> [WORK INSTRUCTION]:
An exact transcription of the listing, without its images, is what the answer must contain.

> [PROVIDED INFORMATION]:
***

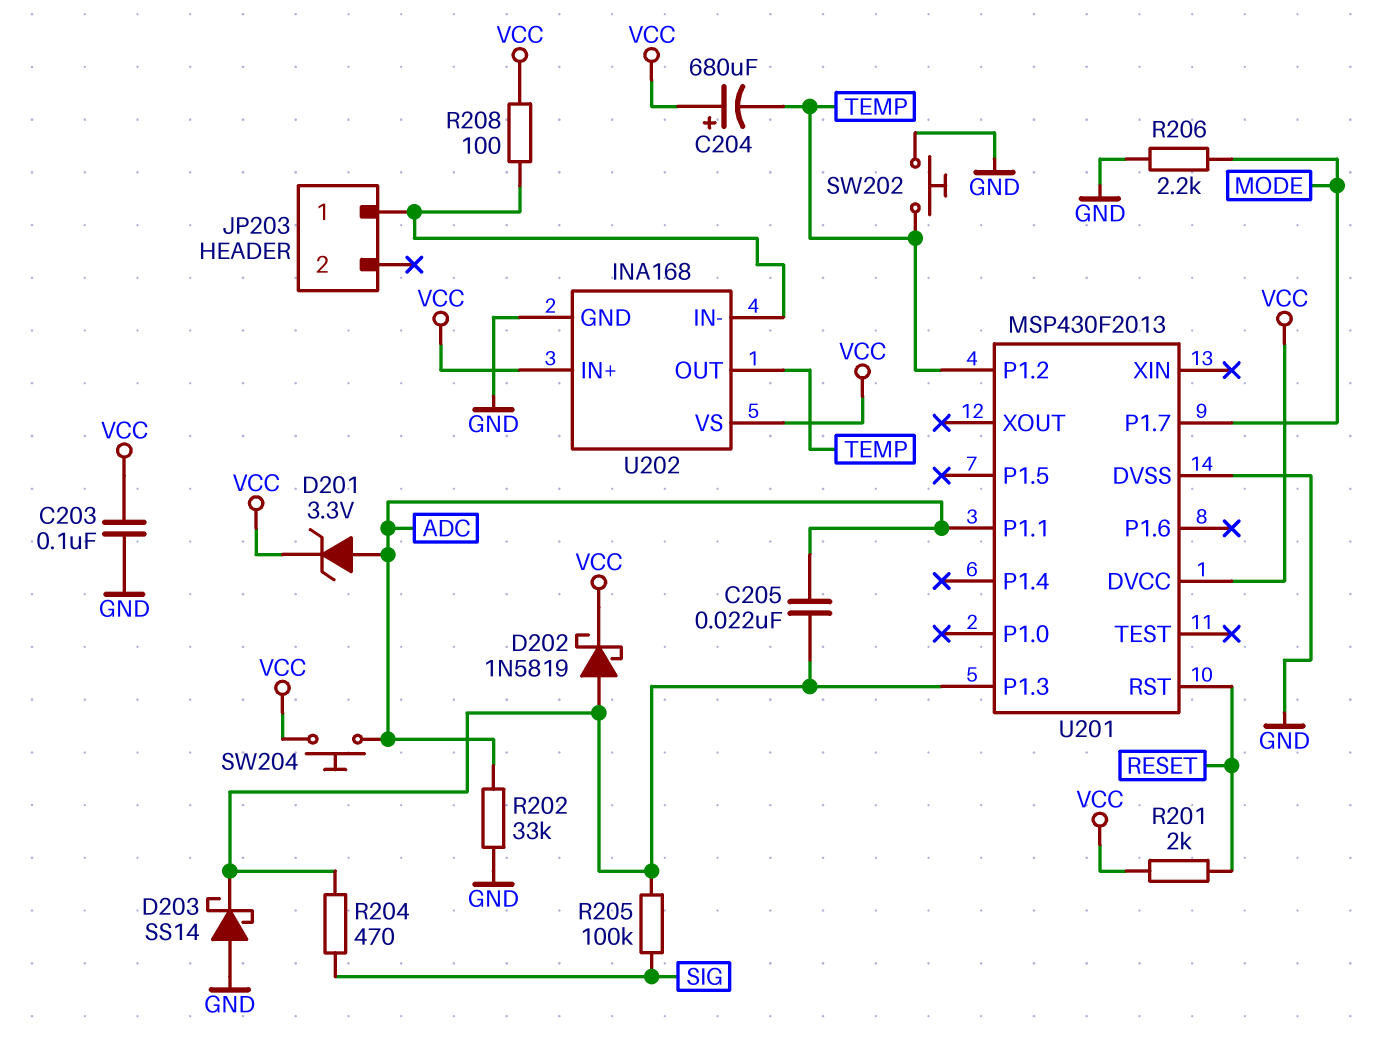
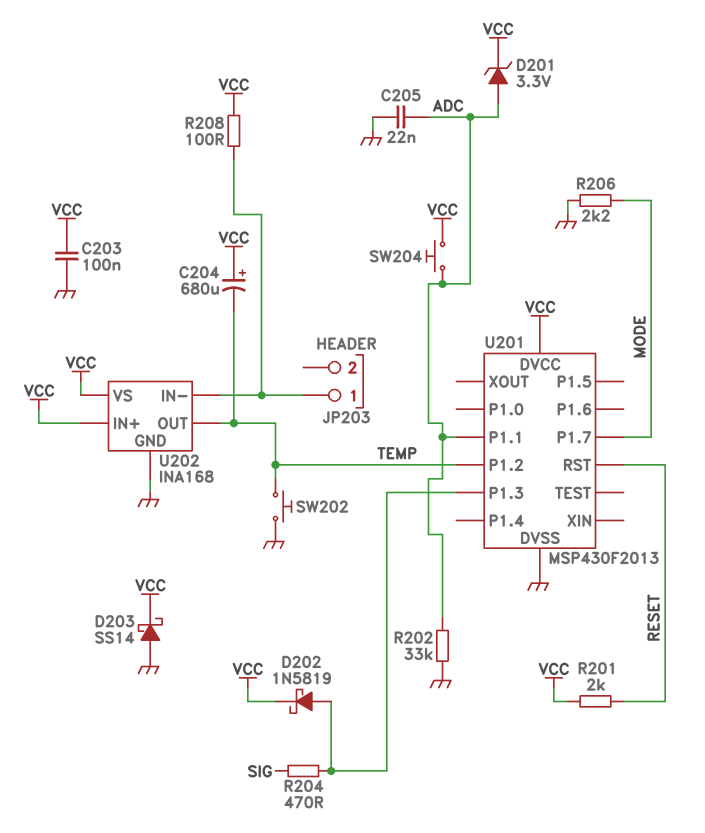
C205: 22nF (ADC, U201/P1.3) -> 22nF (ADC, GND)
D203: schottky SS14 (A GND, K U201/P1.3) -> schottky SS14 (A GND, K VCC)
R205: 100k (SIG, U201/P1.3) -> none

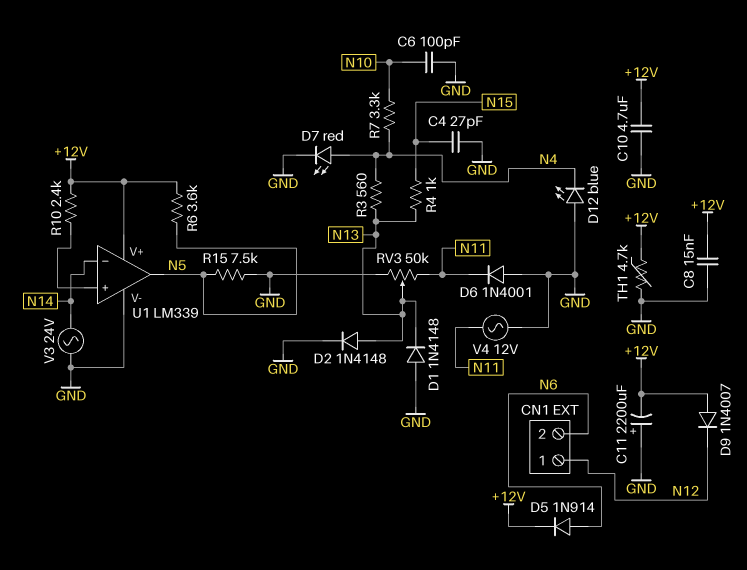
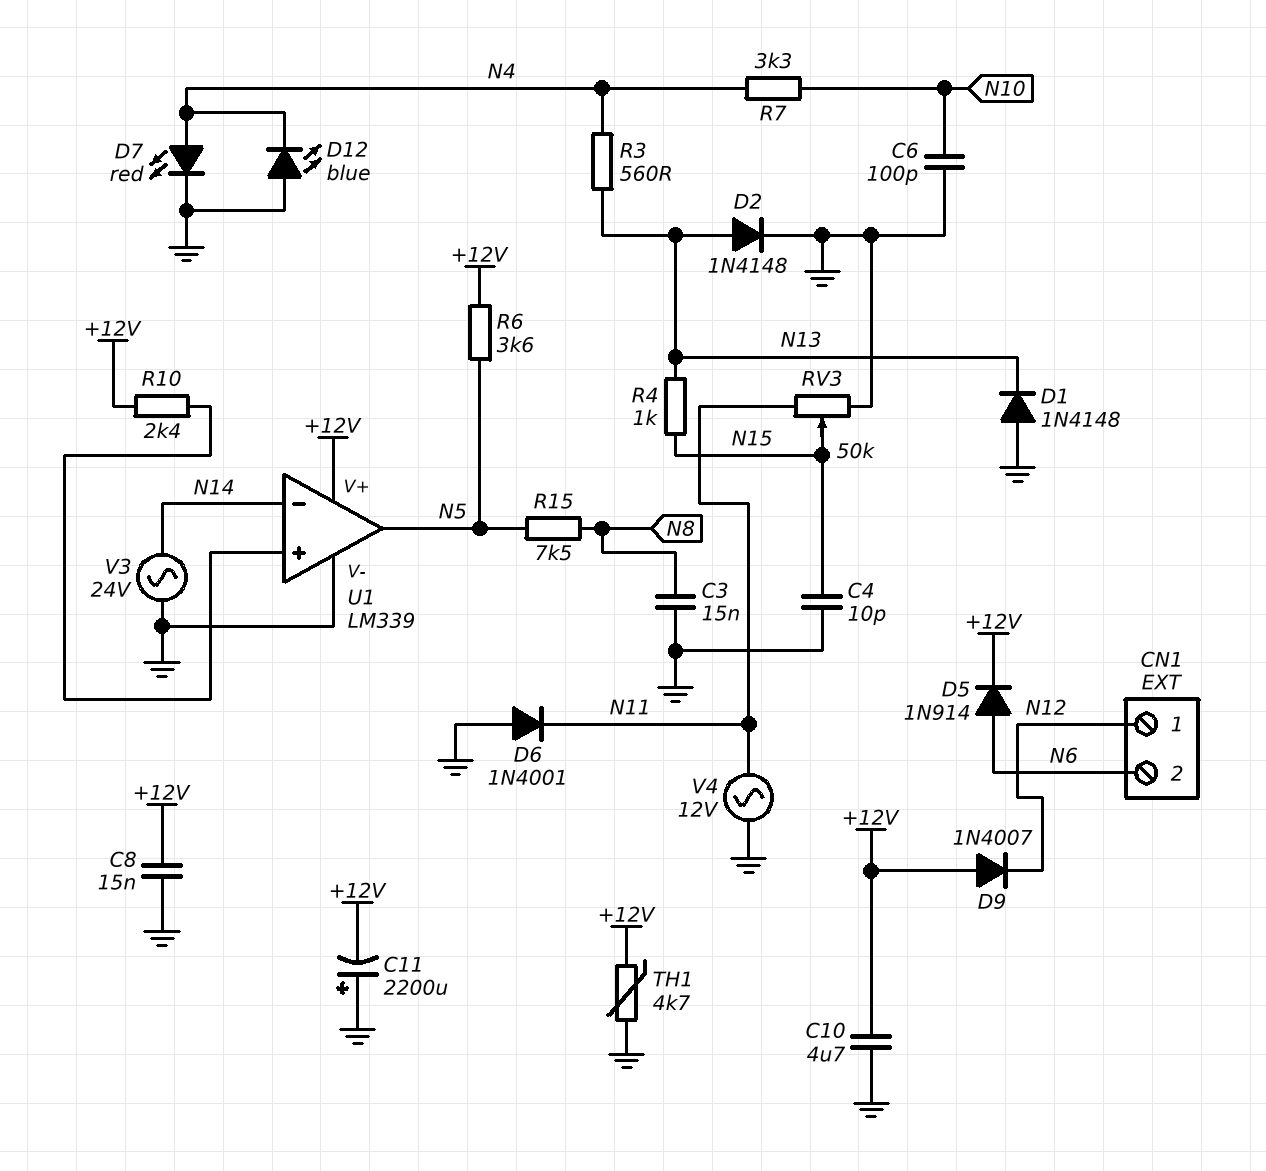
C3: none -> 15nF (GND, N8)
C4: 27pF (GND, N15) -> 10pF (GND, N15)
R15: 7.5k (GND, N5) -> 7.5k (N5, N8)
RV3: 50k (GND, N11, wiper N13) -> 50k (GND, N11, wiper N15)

***

> [EXERCISE RESULT]:
C205: 22nF (ADC, U201/P1.3) -> 22nF (ADC, GND)
D203: schottky SS14 (A GND, K U201/P1.3) -> schottky SS14 (A GND, K VCC)
R205: 100k (SIG, U201/P1.3) -> none

C3: none -> 15nF (GND, N8)
C4: 27pF (GND, N15) -> 10pF (GND, N15)
R15: 7.5k (GND, N5) -> 7.5k (N5, N8)
RV3: 50k (GND, N11, wiper N13) -> 50k (GND, N11, wiper N15)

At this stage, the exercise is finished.